• _Entries supplied_

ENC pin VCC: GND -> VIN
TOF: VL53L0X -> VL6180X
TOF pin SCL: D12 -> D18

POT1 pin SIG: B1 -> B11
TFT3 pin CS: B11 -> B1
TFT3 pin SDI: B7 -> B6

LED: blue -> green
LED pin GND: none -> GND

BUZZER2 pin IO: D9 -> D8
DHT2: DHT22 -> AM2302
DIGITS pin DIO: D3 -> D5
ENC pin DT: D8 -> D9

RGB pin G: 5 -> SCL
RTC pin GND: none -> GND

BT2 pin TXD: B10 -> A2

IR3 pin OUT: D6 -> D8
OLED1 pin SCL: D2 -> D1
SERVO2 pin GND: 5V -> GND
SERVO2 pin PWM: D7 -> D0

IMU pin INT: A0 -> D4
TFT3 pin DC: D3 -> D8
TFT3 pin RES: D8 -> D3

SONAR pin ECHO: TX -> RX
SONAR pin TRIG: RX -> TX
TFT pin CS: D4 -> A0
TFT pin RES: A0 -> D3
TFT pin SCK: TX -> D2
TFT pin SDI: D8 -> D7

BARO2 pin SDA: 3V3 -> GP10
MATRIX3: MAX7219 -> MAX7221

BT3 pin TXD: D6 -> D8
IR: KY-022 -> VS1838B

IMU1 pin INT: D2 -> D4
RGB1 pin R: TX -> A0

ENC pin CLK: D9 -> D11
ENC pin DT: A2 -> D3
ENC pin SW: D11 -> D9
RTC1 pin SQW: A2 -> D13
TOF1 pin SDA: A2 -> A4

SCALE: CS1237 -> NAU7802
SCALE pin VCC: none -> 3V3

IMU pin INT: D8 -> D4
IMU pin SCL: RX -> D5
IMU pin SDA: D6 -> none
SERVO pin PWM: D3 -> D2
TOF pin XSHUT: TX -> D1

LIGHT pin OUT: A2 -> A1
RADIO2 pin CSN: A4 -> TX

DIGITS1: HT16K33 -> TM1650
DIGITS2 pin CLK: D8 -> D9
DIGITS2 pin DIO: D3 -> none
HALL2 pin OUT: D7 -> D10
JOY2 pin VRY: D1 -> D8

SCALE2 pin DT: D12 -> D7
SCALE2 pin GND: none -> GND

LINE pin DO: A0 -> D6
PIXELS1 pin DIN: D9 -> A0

• _Task prompt_
Word for word, give the material above a second time.

• _Output for this task_
ENC pin VCC: GND -> VIN
TOF: VL53L0X -> VL6180X
TOF pin SCL: D12 -> D18

POT1 pin SIG: B1 -> B11
TFT3 pin CS: B11 -> B1
TFT3 pin SDI: B7 -> B6

LED: blue -> green
LED pin GND: none -> GND

BUZZER2 pin IO: D9 -> D8
DHT2: DHT22 -> AM2302
DIGITS pin DIO: D3 -> D5
ENC pin DT: D8 -> D9

RGB pin G: 5 -> SCL
RTC pin GND: none -> GND

BT2 pin TXD: B10 -> A2

IR3 pin OUT: D6 -> D8
OLED1 pin SCL: D2 -> D1
SERVO2 pin GND: 5V -> GND
SERVO2 pin PWM: D7 -> D0

IMU pin INT: A0 -> D4
TFT3 pin DC: D3 -> D8
TFT3 pin RES: D8 -> D3

SONAR pin ECHO: TX -> RX
SONAR pin TRIG: RX -> TX
TFT pin CS: D4 -> A0
TFT pin RES: A0 -> D3
TFT pin SCK: TX -> D2
TFT pin SDI: D8 -> D7

BARO2 pin SDA: 3V3 -> GP10
MATRIX3: MAX7219 -> MAX7221

BT3 pin TXD: D6 -> D8
IR: KY-022 -> VS1838B

IMU1 pin INT: D2 -> D4
RGB1 pin R: TX -> A0

ENC pin CLK: D9 -> D11
ENC pin DT: A2 -> D3
ENC pin SW: D11 -> D9
RTC1 pin SQW: A2 -> D13
TOF1 pin SDA: A2 -> A4

SCALE: CS1237 -> NAU7802
SCALE pin VCC: none -> 3V3

IMU pin INT: D8 -> D4
IMU pin SCL: RX -> D5
IMU pin SDA: D6 -> none
SERVO pin PWM: D3 -> D2
TOF pin XSHUT: TX -> D1

LIGHT pin OUT: A2 -> A1
RADIO2 pin CSN: A4 -> TX

DIGITS1: HT16K33 -> TM1650
DIGITS2 pin CLK: D8 -> D9
DIGITS2 pin DIO: D3 -> none
HALL2 pin OUT: D7 -> D10
JOY2 pin VRY: D1 -> D8

SCALE2 pin DT: D12 -> D7
SCALE2 pin GND: none -> GND

LINE pin DO: A0 -> D6
PIXELS1 pin DIN: D9 -> A0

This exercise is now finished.